(Supplied data begins)

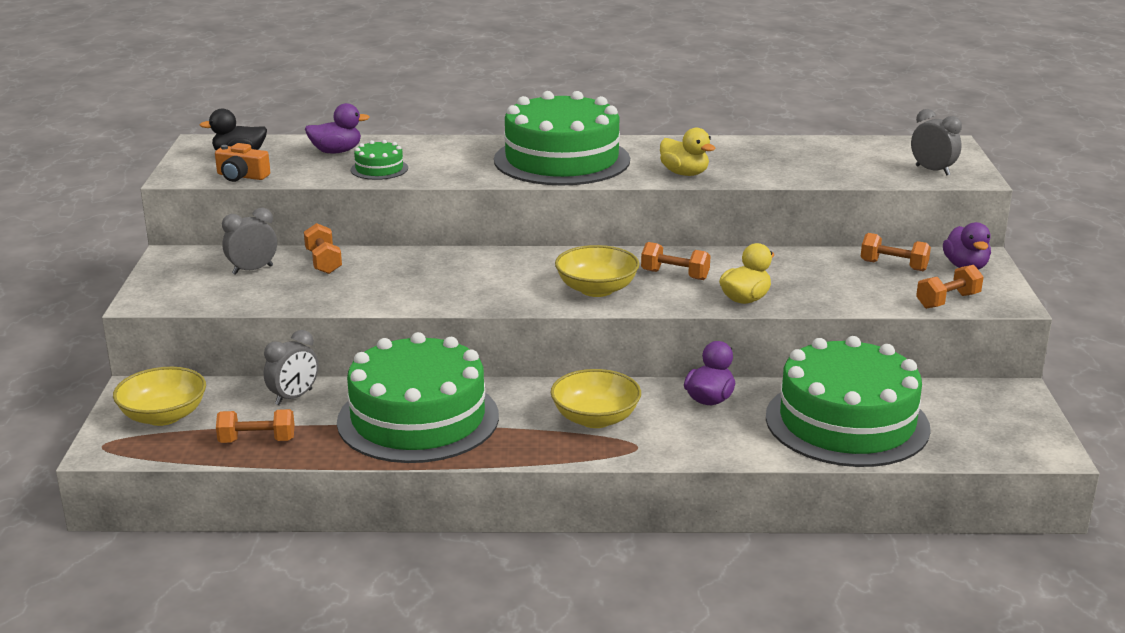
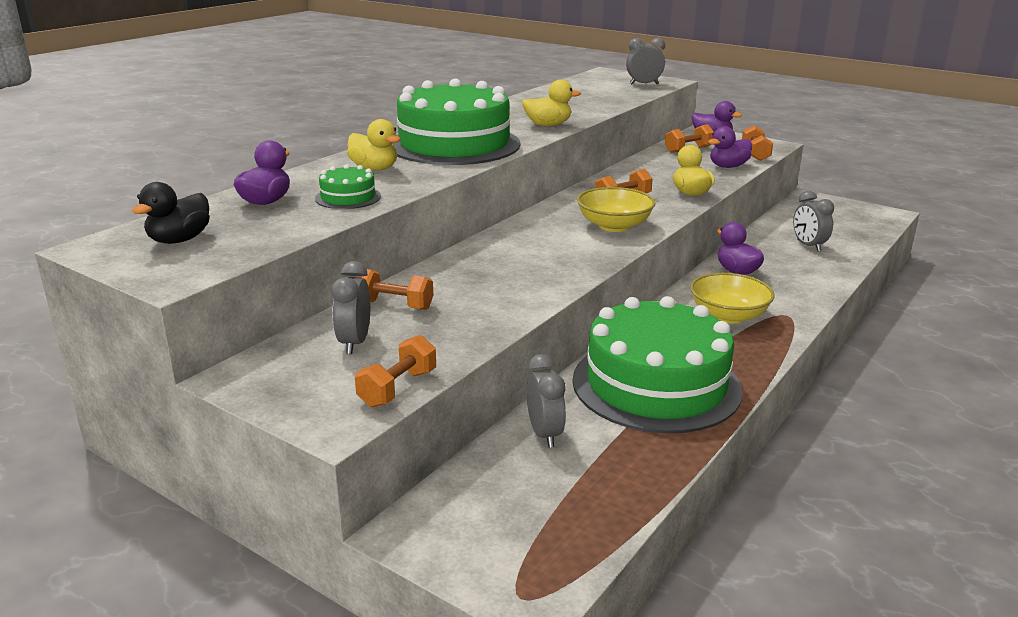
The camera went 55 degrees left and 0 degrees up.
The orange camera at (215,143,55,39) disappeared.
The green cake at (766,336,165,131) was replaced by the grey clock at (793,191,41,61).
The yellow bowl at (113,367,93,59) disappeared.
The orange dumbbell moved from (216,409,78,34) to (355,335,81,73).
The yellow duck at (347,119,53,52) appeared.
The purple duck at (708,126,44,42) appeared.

(Supplied data ends)
(Supplied data begins)

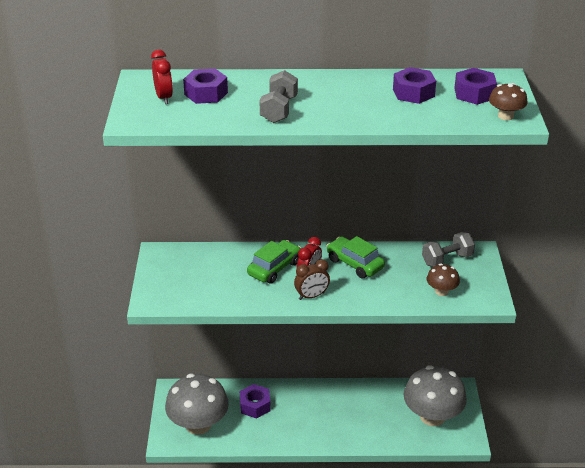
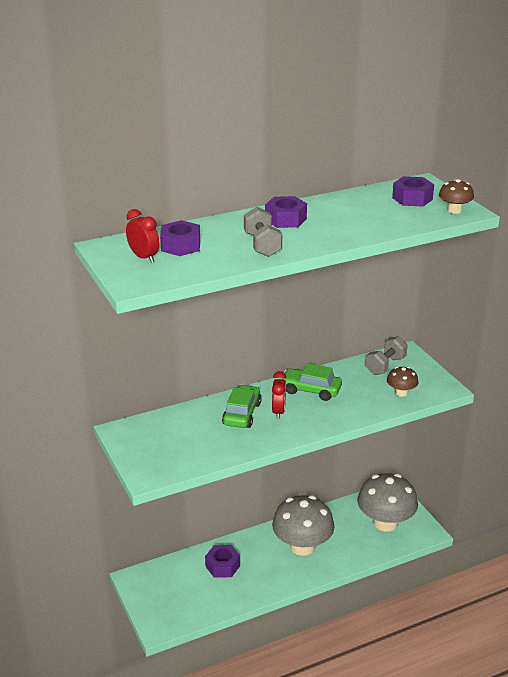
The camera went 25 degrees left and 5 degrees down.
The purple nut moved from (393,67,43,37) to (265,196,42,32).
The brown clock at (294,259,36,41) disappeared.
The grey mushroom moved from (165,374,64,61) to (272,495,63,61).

(Supplied data ends)

> _Exercise directions_
From the listing above, output exactly the run of lines that starts with the line containing "The camera went 55" and ends with the line containing "The purple duck at (708,126,44,42) appeared.".

> _Exercise solution_
The camera went 55 degrees left and 0 degrees up.
The orange camera at (215,143,55,39) disappeared.
The green cake at (766,336,165,131) was replaced by the grey clock at (793,191,41,61).
The yellow bowl at (113,367,93,59) disappeared.
The orange dumbbell moved from (216,409,78,34) to (355,335,81,73).
The yellow duck at (347,119,53,52) appeared.
The purple duck at (708,126,44,42) appeared.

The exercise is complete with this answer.